- **Work to be completed**
None of the images should appear in your copy. Transcribe the data in full.

- **Data extract**

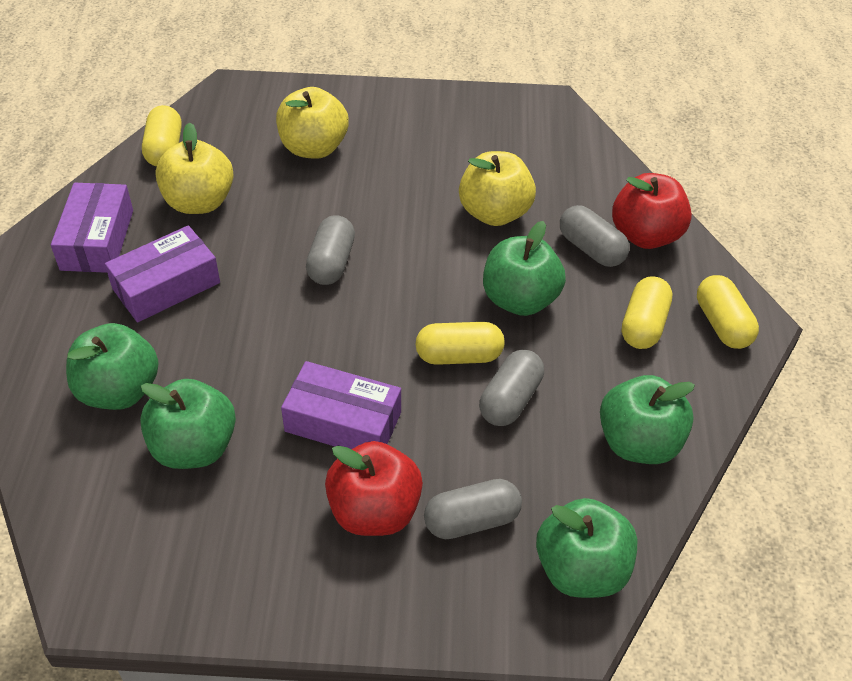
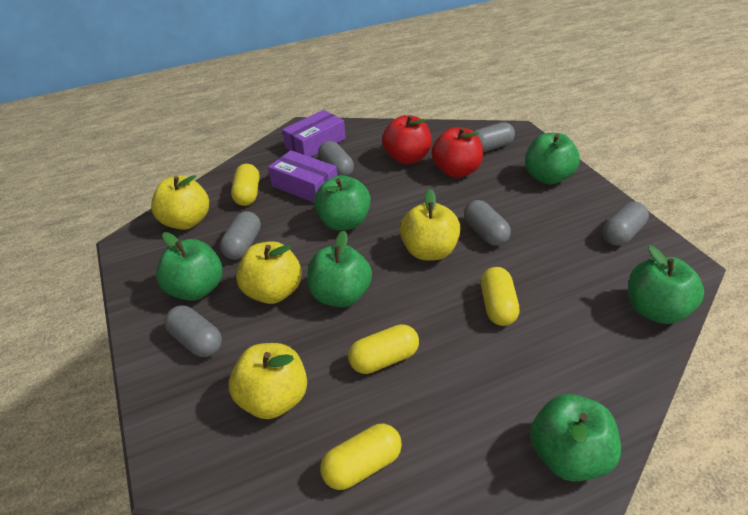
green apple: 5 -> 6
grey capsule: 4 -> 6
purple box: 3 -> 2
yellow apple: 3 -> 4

- **Answer section**
green apple: 5 -> 6
grey capsule: 4 -> 6
purple box: 3 -> 2
yellow apple: 3 -> 4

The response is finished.